[Work order] Where the listing shows an image, skip it and output all other material unchanged.

[Data under study]
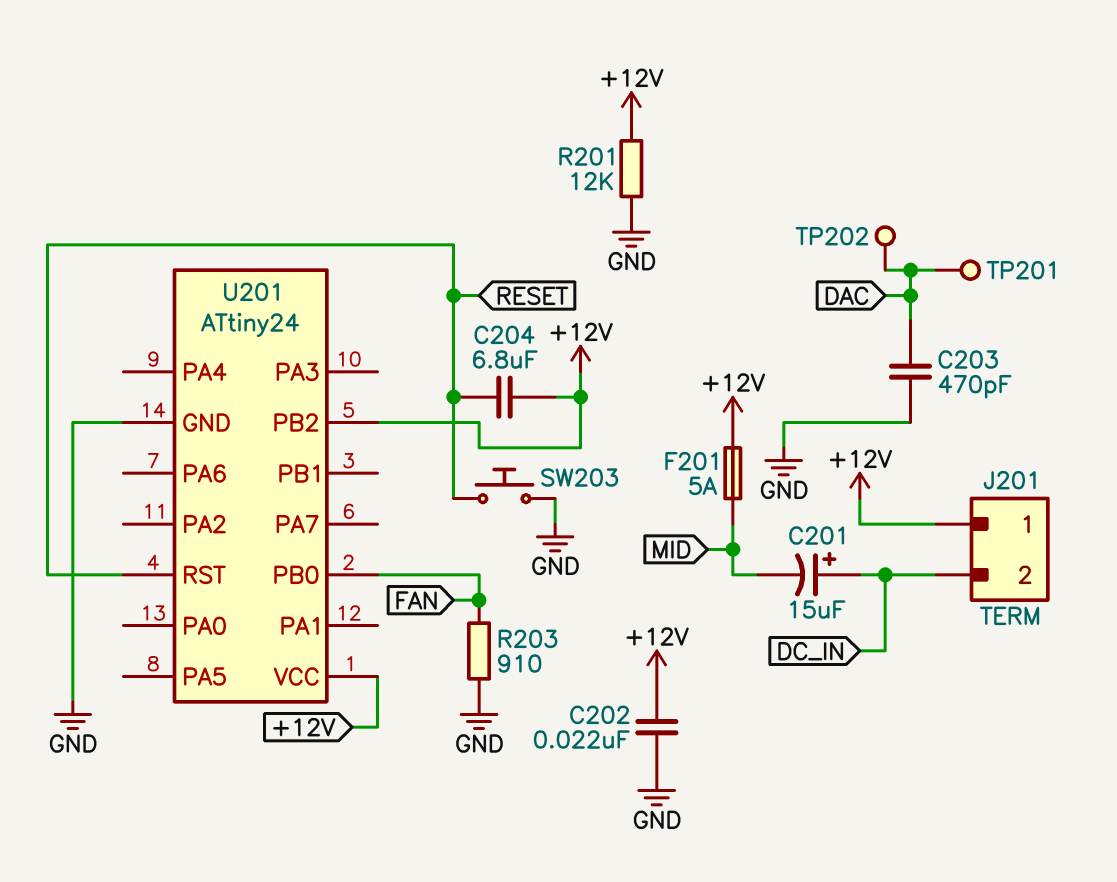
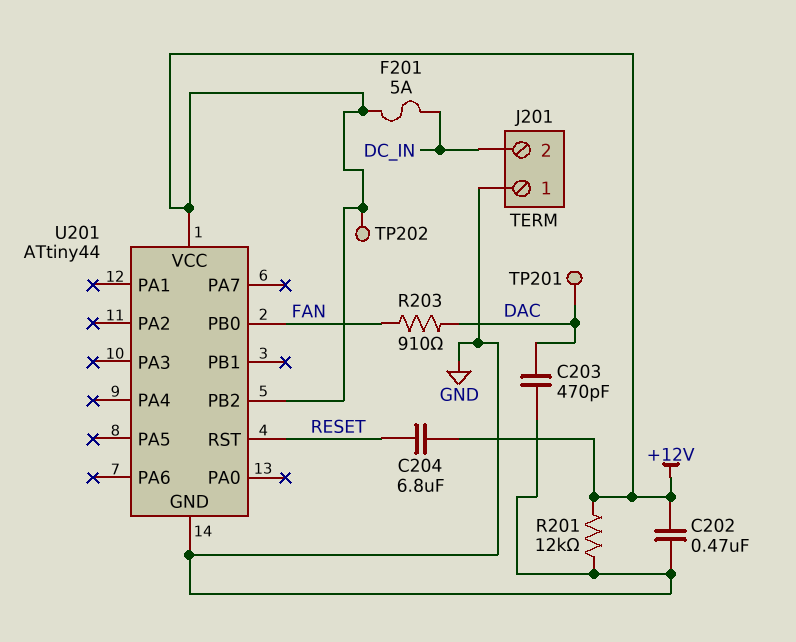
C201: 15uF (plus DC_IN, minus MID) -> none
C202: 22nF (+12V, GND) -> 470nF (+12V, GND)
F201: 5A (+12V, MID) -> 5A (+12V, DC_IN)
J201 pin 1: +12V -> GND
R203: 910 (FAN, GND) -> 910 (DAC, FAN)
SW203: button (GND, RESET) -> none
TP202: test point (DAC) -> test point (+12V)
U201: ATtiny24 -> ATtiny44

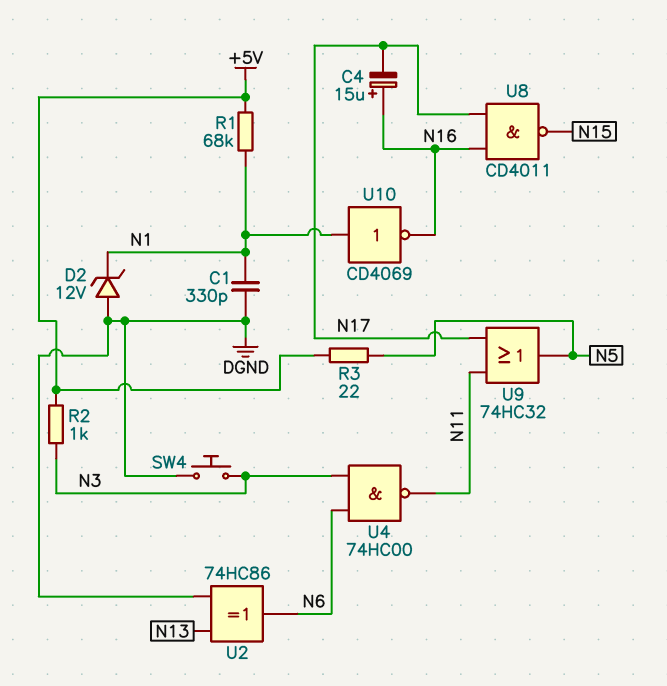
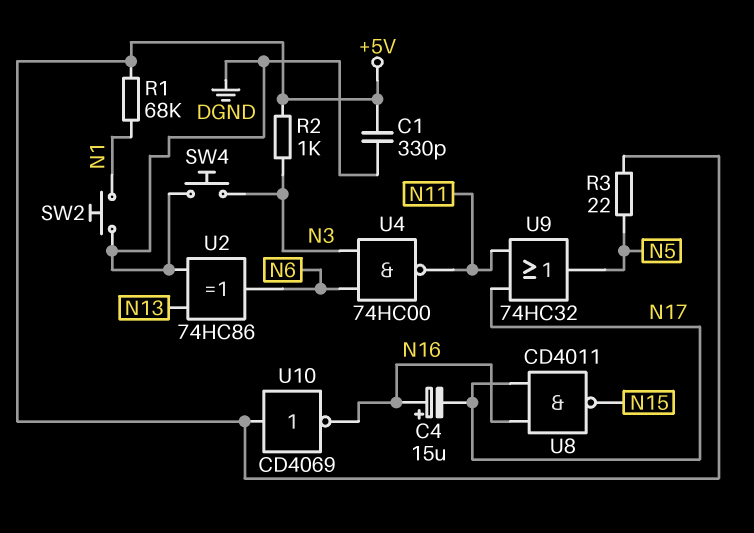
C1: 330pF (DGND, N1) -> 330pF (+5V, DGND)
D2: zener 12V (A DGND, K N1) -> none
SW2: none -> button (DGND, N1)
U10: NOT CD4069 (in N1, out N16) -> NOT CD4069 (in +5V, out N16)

[Problem solution]
C201: 15uF (plus DC_IN, minus MID) -> none
C202: 22nF (+12V, GND) -> 470nF (+12V, GND)
F201: 5A (+12V, MID) -> 5A (+12V, DC_IN)
J201 pin 1: +12V -> GND
R203: 910 (FAN, GND) -> 910 (DAC, FAN)
SW203: button (GND, RESET) -> none
TP202: test point (DAC) -> test point (+12V)
U201: ATtiny24 -> ATtiny44

C1: 330pF (DGND, N1) -> 330pF (+5V, DGND)
D2: zener 12V (A DGND, K N1) -> none
SW2: none -> button (DGND, N1)
U10: NOT CD4069 (in N1, out N16) -> NOT CD4069 (in +5V, out N16)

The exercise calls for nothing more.